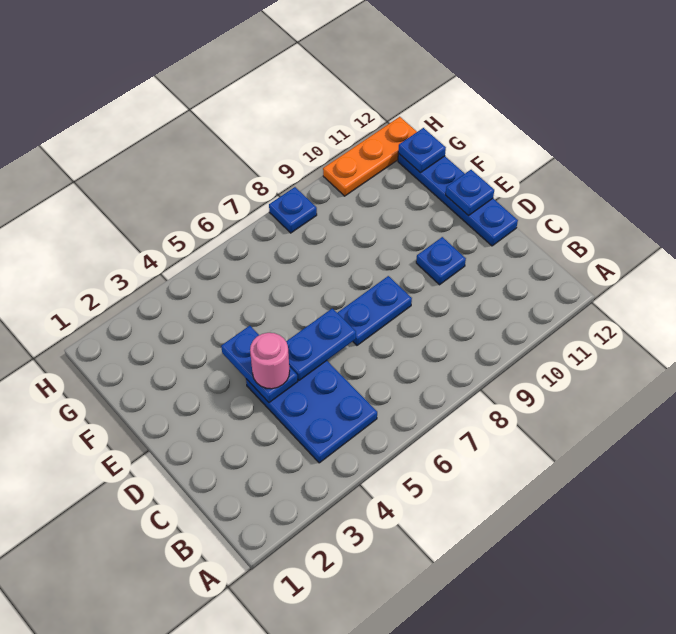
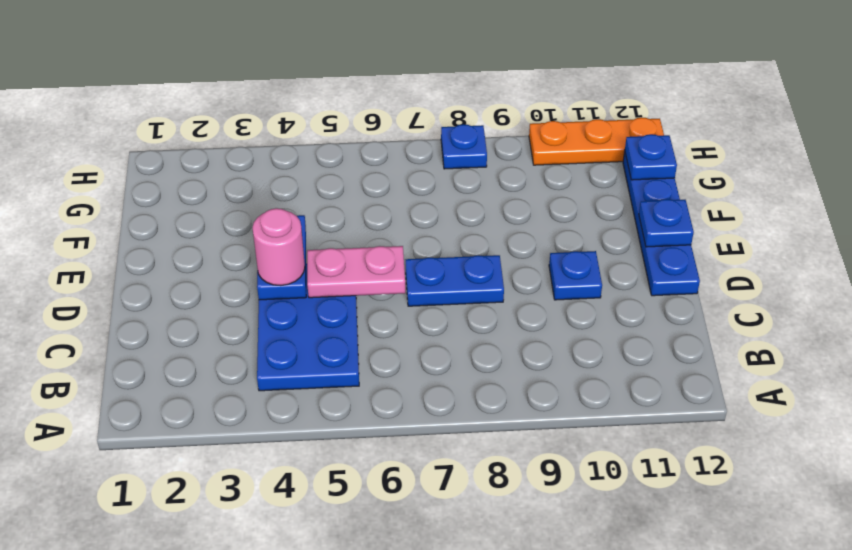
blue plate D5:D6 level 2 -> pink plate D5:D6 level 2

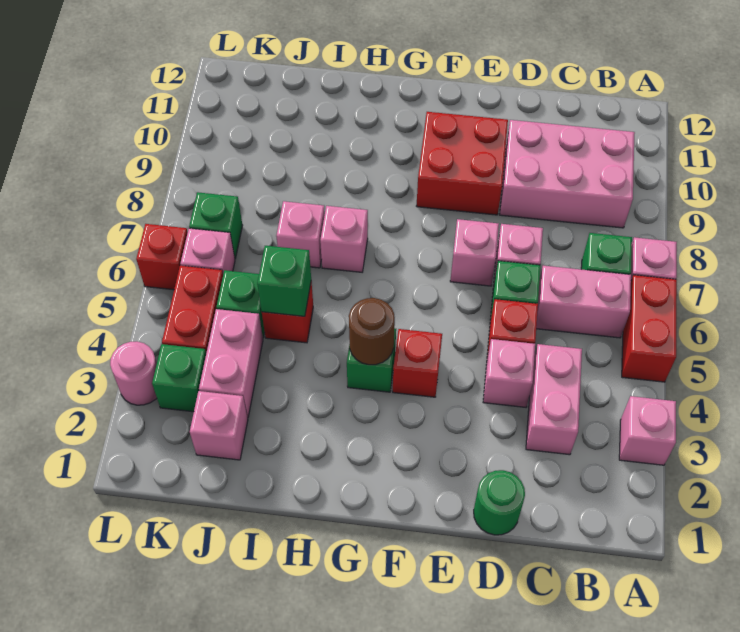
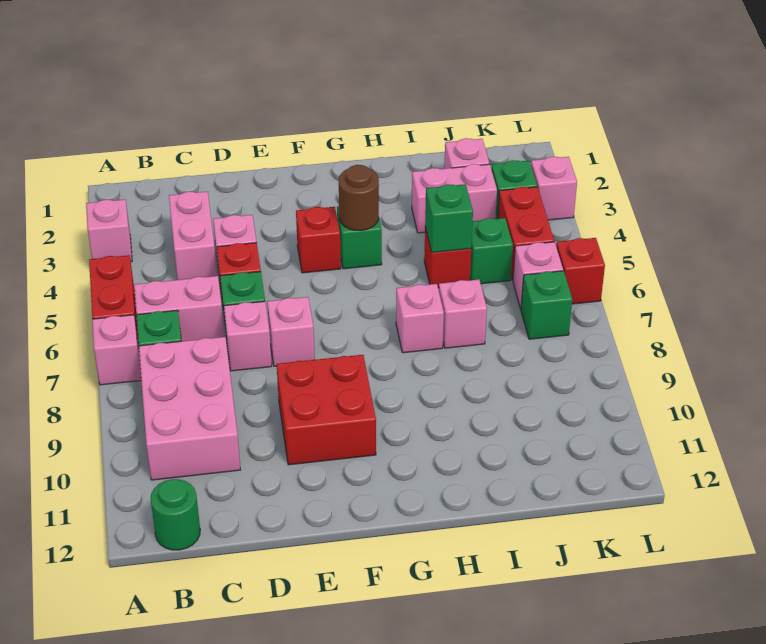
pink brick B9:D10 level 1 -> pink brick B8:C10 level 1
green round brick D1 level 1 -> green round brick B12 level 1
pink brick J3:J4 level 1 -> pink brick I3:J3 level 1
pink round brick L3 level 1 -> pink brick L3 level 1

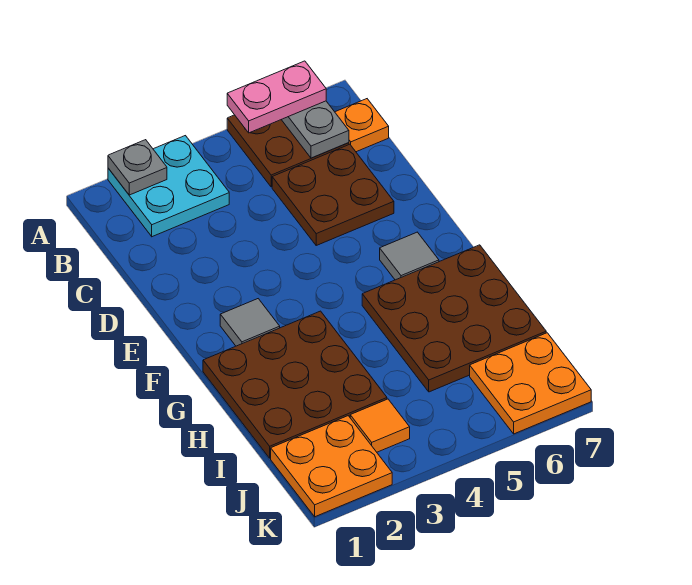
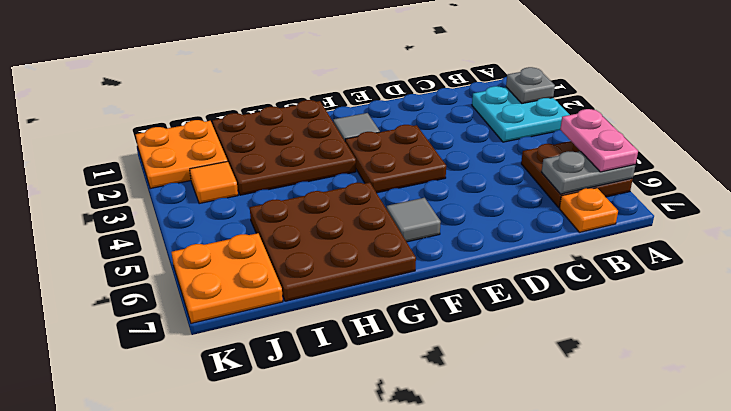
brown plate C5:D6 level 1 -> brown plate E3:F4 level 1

* _Problem description_: Your copy must consist solely of the lines from the one containing "pink brick J3:J4" through the final line of the material above, transcribed exactly, with the pictures left out.

* _Exercise solution_:
pink brick J3:J4 level 1 -> pink brick I3:J3 level 1
pink round brick L3 level 1 -> pink brick L3 level 1

brown plate C5:D6 level 1 -> brown plate E3:F4 level 1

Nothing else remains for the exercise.